» The records
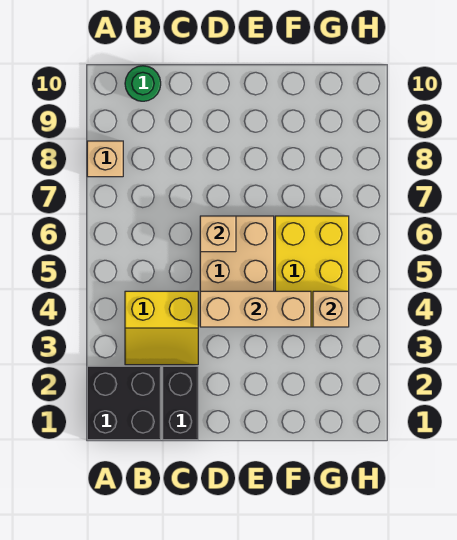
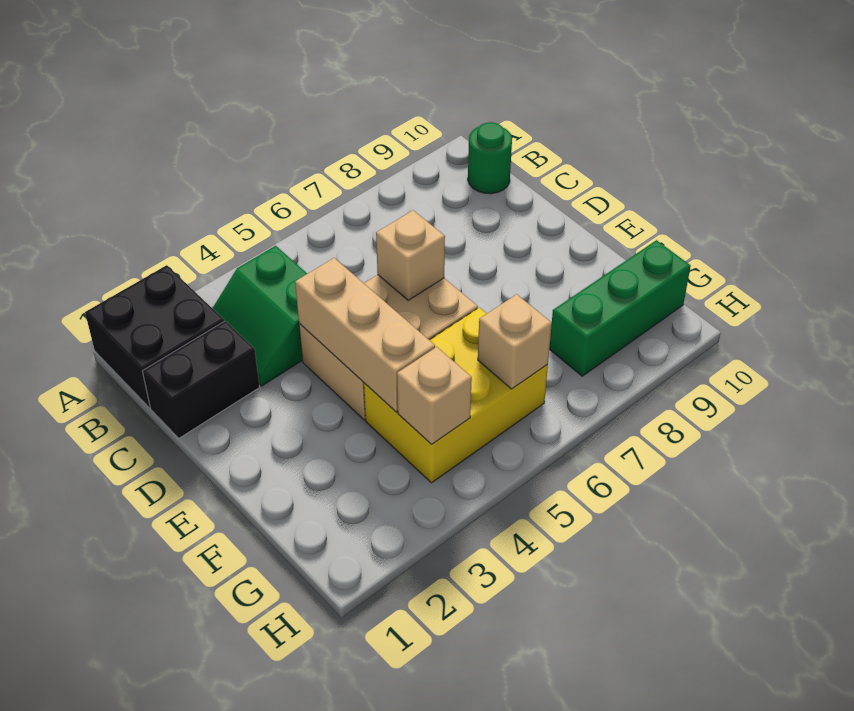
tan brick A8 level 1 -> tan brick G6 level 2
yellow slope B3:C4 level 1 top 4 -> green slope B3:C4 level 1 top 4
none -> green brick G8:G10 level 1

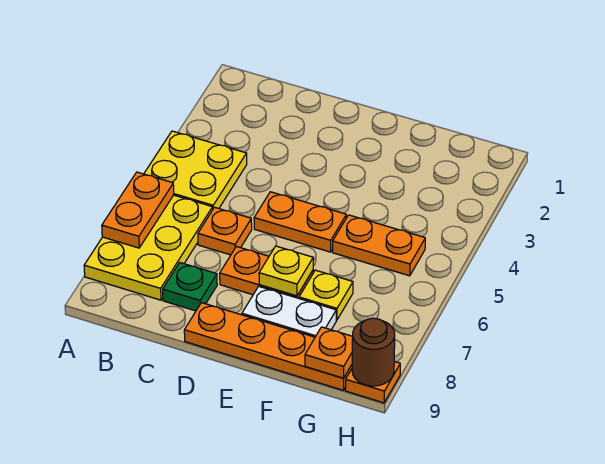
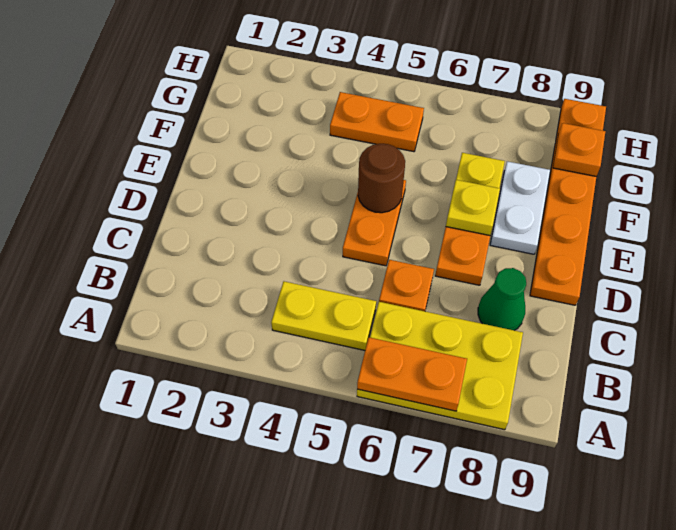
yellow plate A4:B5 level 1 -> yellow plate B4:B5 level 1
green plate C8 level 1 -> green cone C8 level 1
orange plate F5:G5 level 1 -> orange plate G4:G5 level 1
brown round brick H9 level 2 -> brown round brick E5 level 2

» Problem requirements
Write out exactly the final stretch of the records: the line containing "green plate C8" and every line after it, through the last, and nothing else.

» Reply to the task
green plate C8 level 1 -> green cone C8 level 1
orange plate F5:G5 level 1 -> orange plate G4:G5 level 1
brown round brick H9 level 2 -> brown round brick E5 level 2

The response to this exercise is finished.